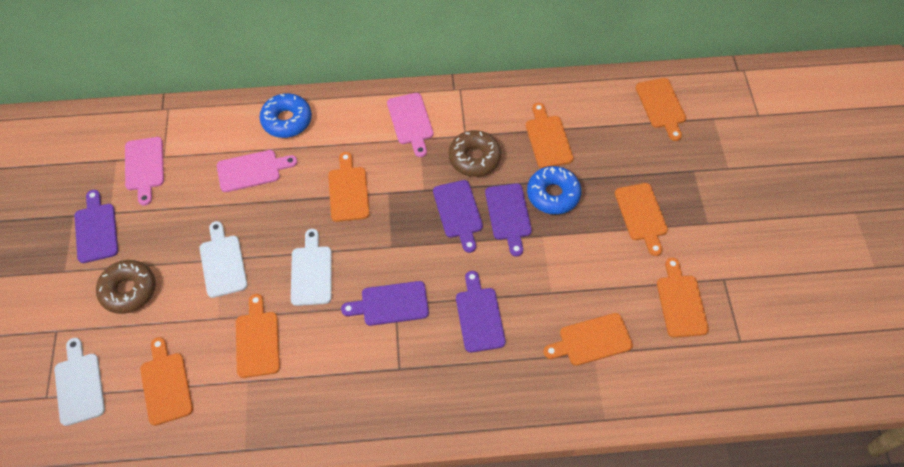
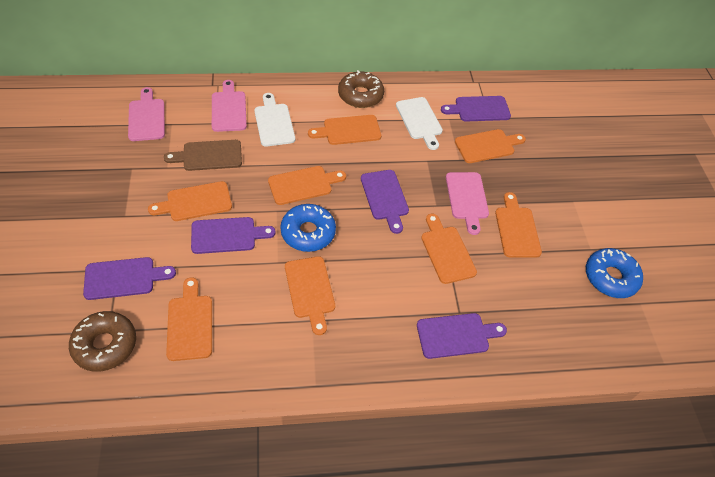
brown cutting board: 0 -> 1
white cutting board: 3 -> 2

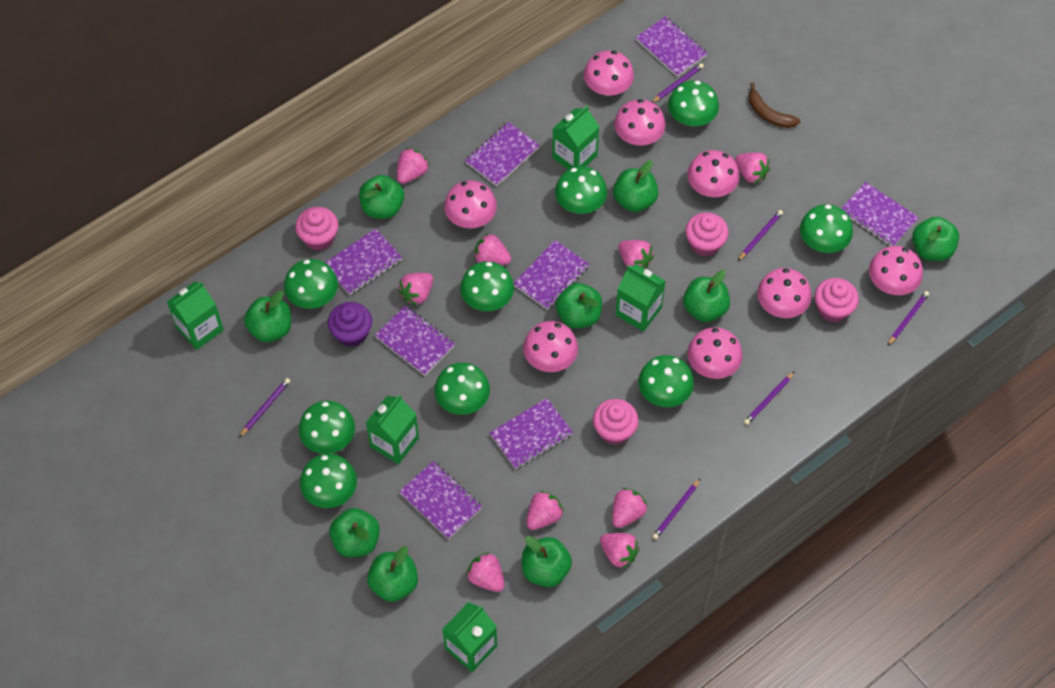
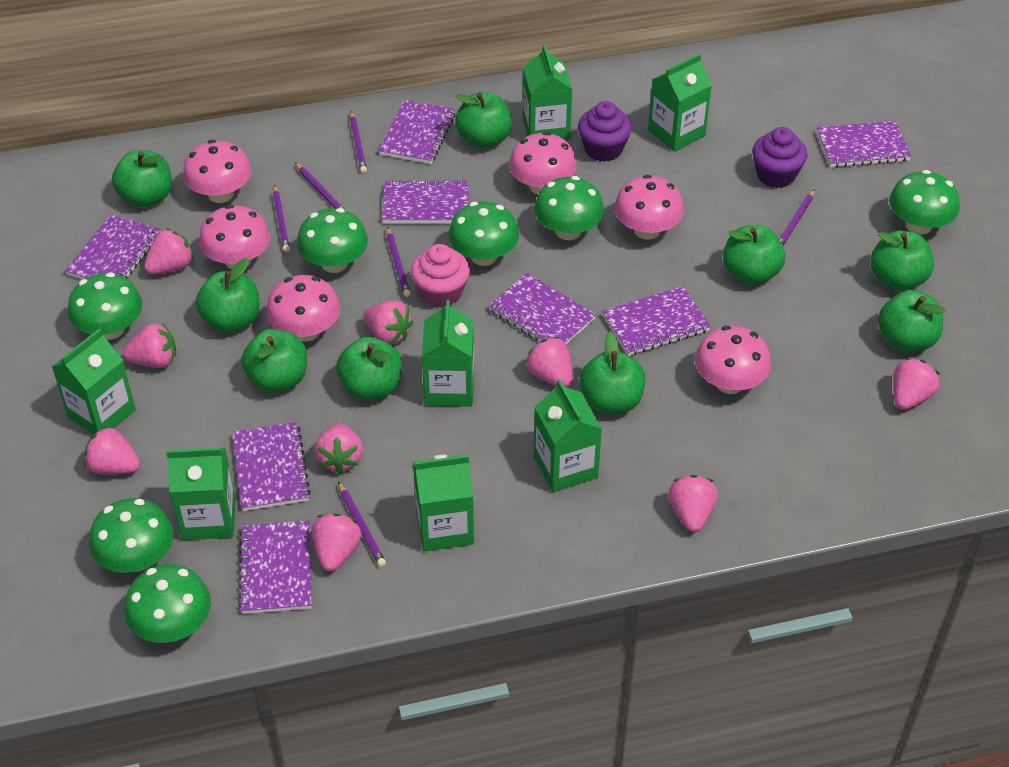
brown banana: 1 -> 0
green carton: 5 -> 7
green mushroom: 9 -> 7
pink cupcake: 4 -> 1
pink mushroom: 8 -> 6
purple cupcake: 1 -> 2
= = = =
* **WHAT THE TASK REQUIRES**
Return an exact copy of only the lines from the one with "green mushroom: 9 -> 7" through the end of the listing above, both included.

* **TASK ANSWER**
green mushroom: 9 -> 7
pink cupcake: 4 -> 1
pink mushroom: 8 -> 6
purple cupcake: 1 -> 2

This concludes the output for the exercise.